• [AIM OF THE EXERCISE]: Copy every entry exactly as it stands, though any image it holds should stay out of the copy.

(Itemized modification records)
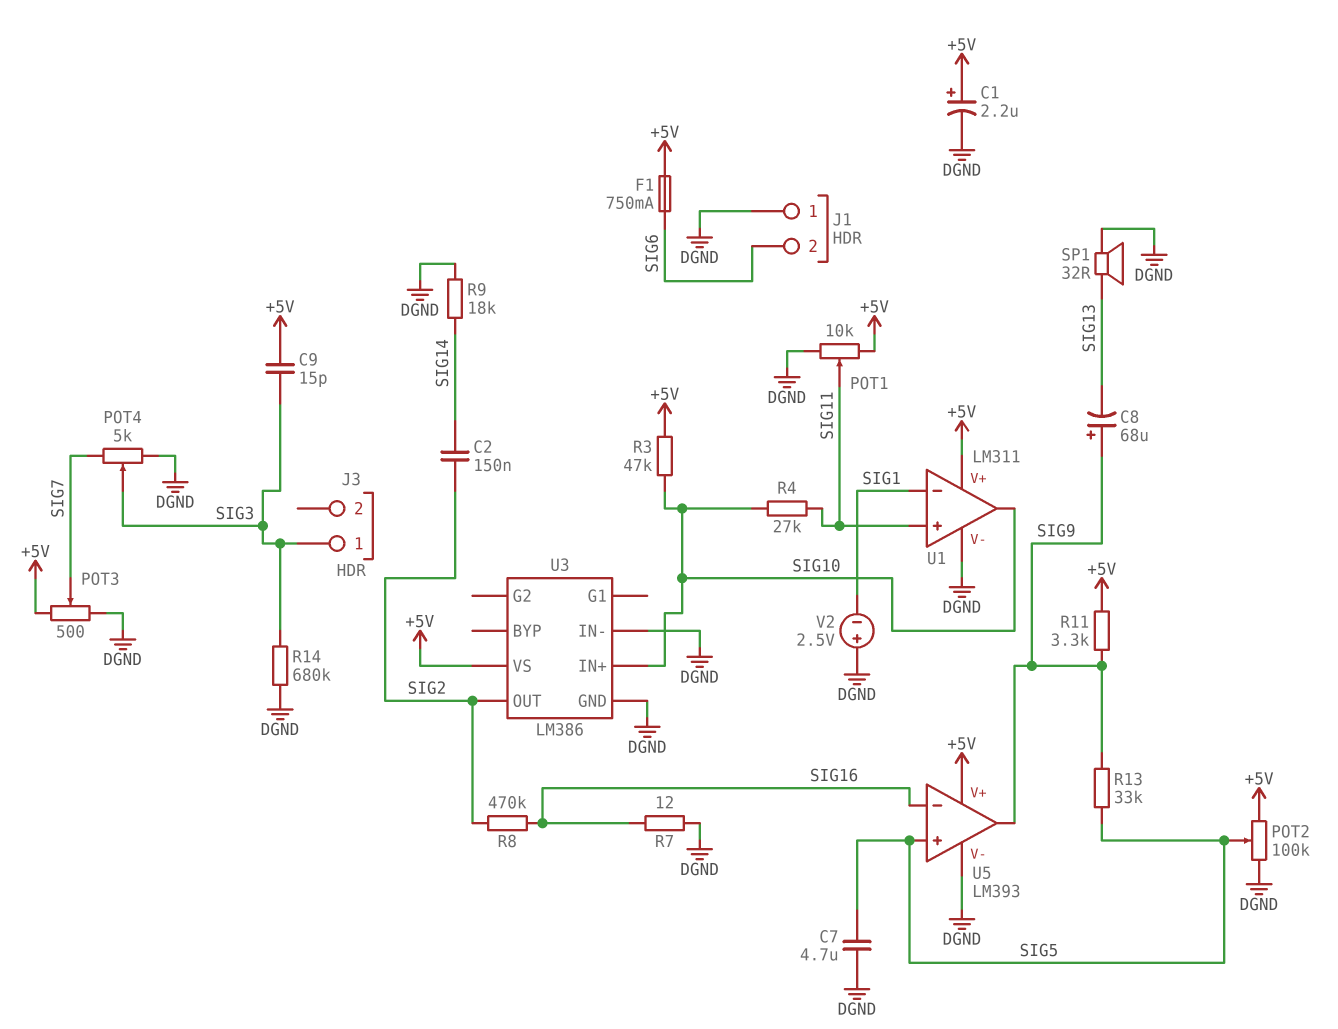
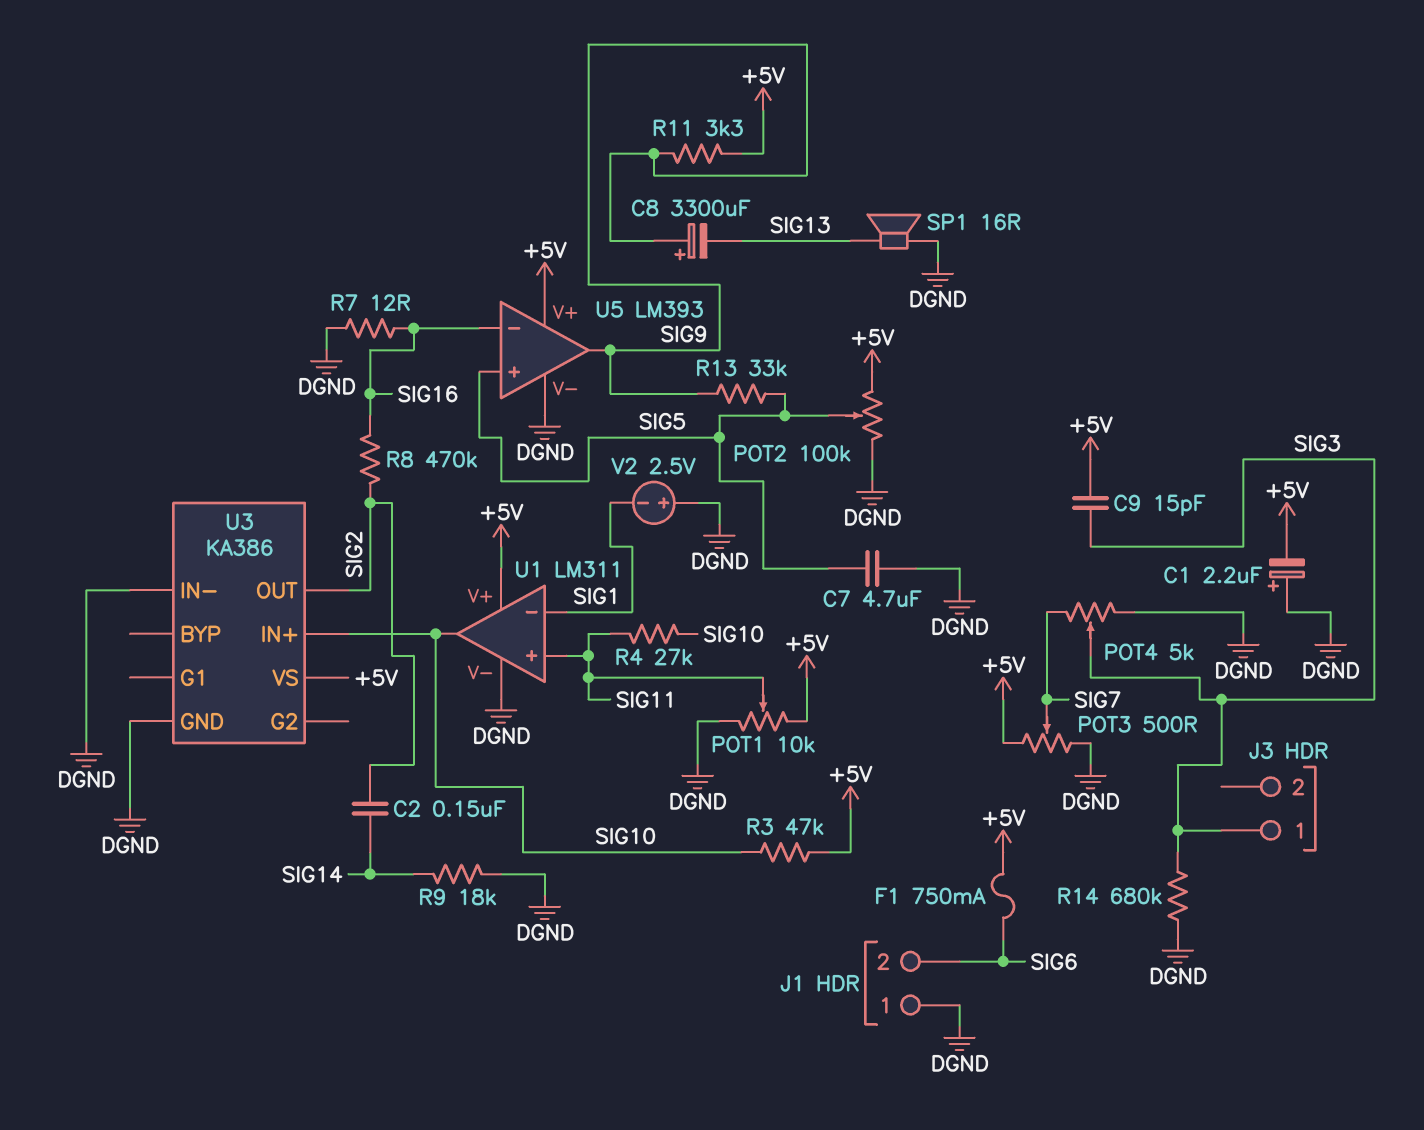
C1: 2.2uF (plus +5V, minus DGND) -> 2.2uF (plus DGND, minus +5V)
C8: 68uF (plus SIG9, minus SIG13) -> 3300uF (plus SIG9, minus SIG13)
SP1: speaker 32R (DGND, SIG13) -> speaker 16R (DGND, SIG13)
U3: LM386 -> KA386

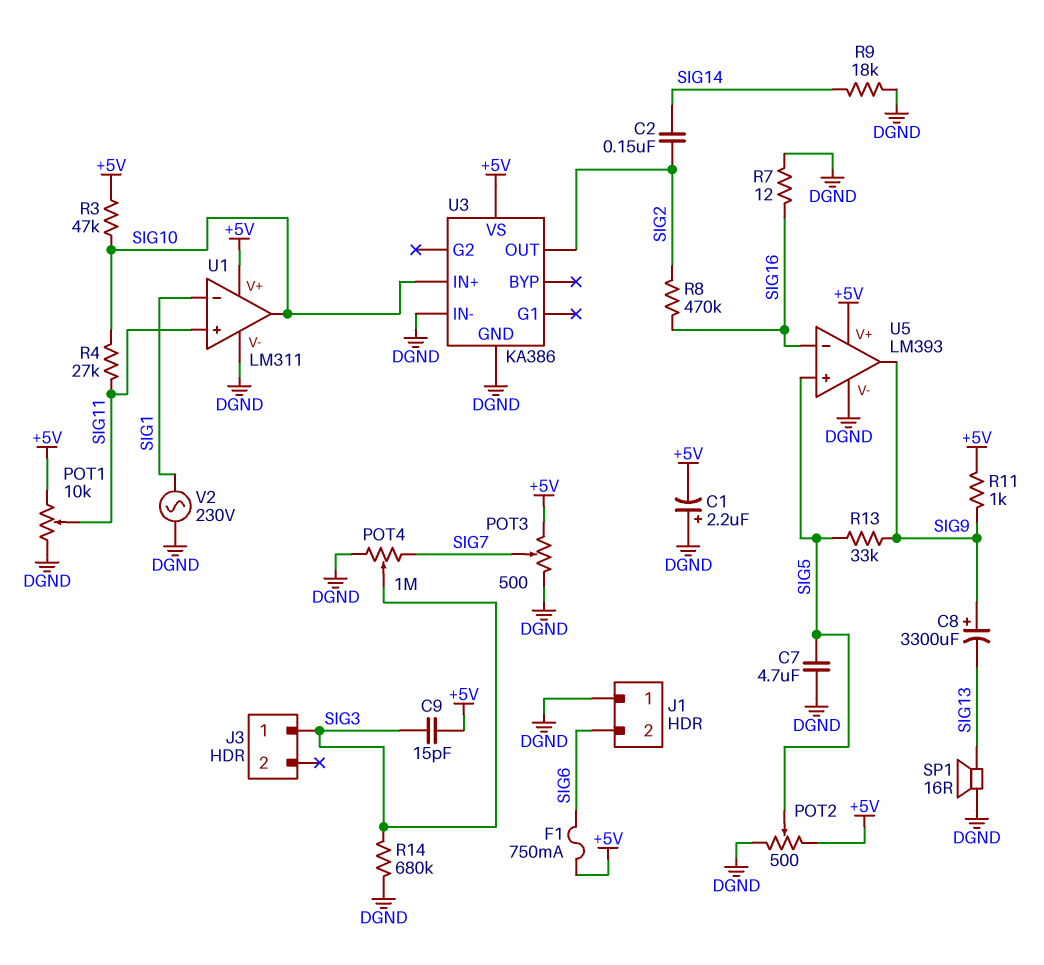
POT2: 100k (+5V, DGND, wiper SIG5) -> 500 (+5V, DGND, wiper SIG5)
POT4: 5k (DGND, SIG7, wiper SIG3) -> 1M (DGND, SIG7, wiper SIG3)
R11: 3.3k (+5V, SIG9) -> 1k (+5V, SIG9)
V2: 2.5V (plus DGND, minus SIG1) -> AC 230V (DGND, SIG1)

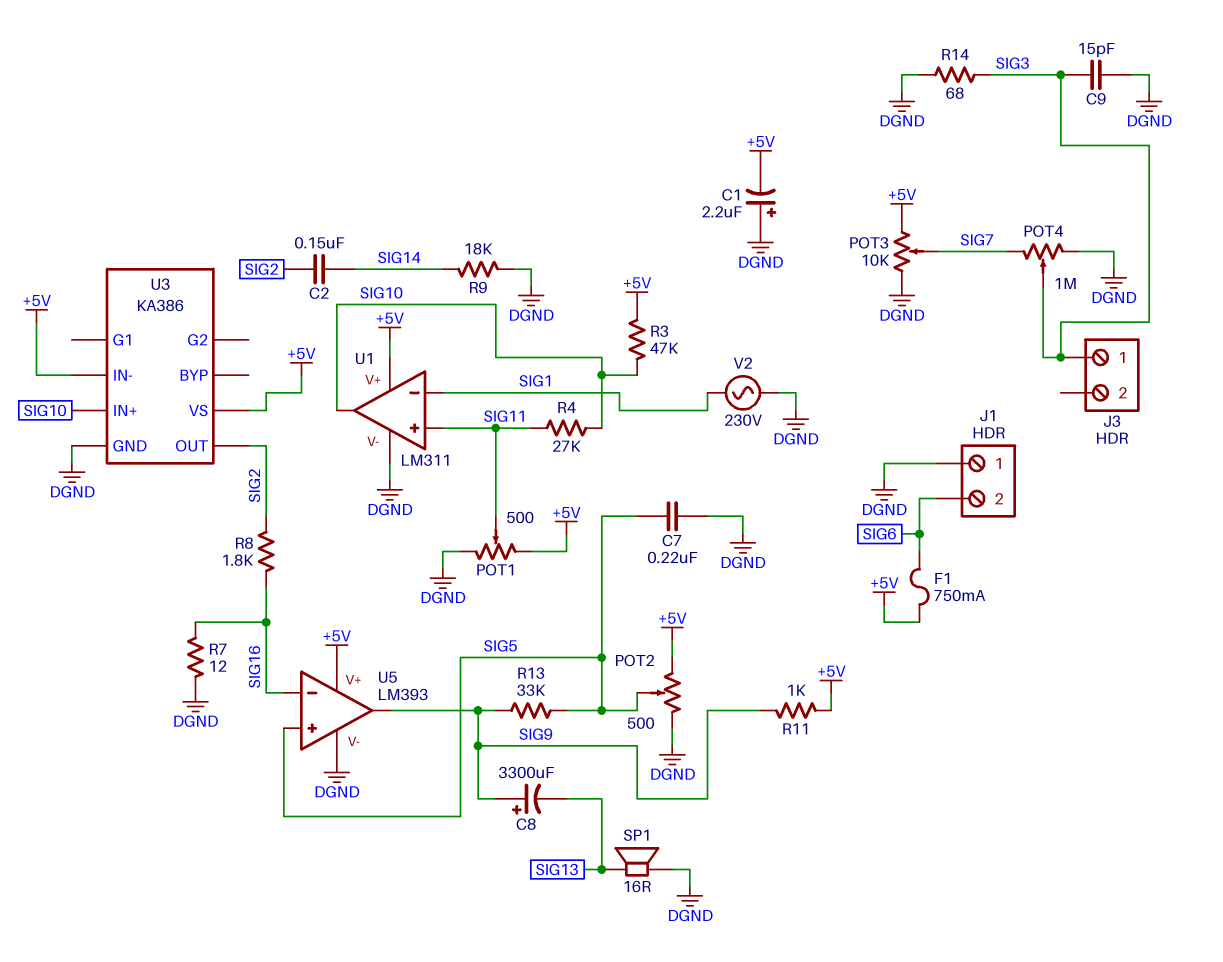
C7: 4.7uF (DGND, SIG5) -> 220nF (DGND, SIG5)
C9: 15pF (+5V, SIG3) -> 15pF (DGND, SIG3)
POT1: 10k (+5V, DGND, wiper SIG11) -> 500 (+5V, DGND, wiper SIG11)
POT3: 500 (+5V, DGND, wiper SIG7) -> 10k (+5V, DGND, wiper SIG7)
R8: 470k (SIG2, SIG16) -> 1.8k (SIG2, SIG16)
R14: 680k (DGND, SIG3) -> 68 (DGND, SIG3)
U3 pin IN-: DGND -> +5V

• [COMPLETED TASK]:
C1: 2.2uF (plus +5V, minus DGND) -> 2.2uF (plus DGND, minus +5V)
C8: 68uF (plus SIG9, minus SIG13) -> 3300uF (plus SIG9, minus SIG13)
SP1: speaker 32R (DGND, SIG13) -> speaker 16R (DGND, SIG13)
U3: LM386 -> KA386

POT2: 100k (+5V, DGND, wiper SIG5) -> 500 (+5V, DGND, wiper SIG5)
POT4: 5k (DGND, SIG7, wiper SIG3) -> 1M (DGND, SIG7, wiper SIG3)
R11: 3.3k (+5V, SIG9) -> 1k (+5V, SIG9)
V2: 2.5V (plus DGND, minus SIG1) -> AC 230V (DGND, SIG1)

C7: 4.7uF (DGND, SIG5) -> 220nF (DGND, SIG5)
C9: 15pF (+5V, SIG3) -> 15pF (DGND, SIG3)
POT1: 10k (+5V, DGND, wiper SIG11) -> 500 (+5V, DGND, wiper SIG11)
POT3: 500 (+5V, DGND, wiper SIG7) -> 10k (+5V, DGND, wiper SIG7)
R8: 470k (SIG2, SIG16) -> 1.8k (SIG2, SIG16)
R14: 680k (DGND, SIG3) -> 68 (DGND, SIG3)
U3 pin IN-: DGND -> +5V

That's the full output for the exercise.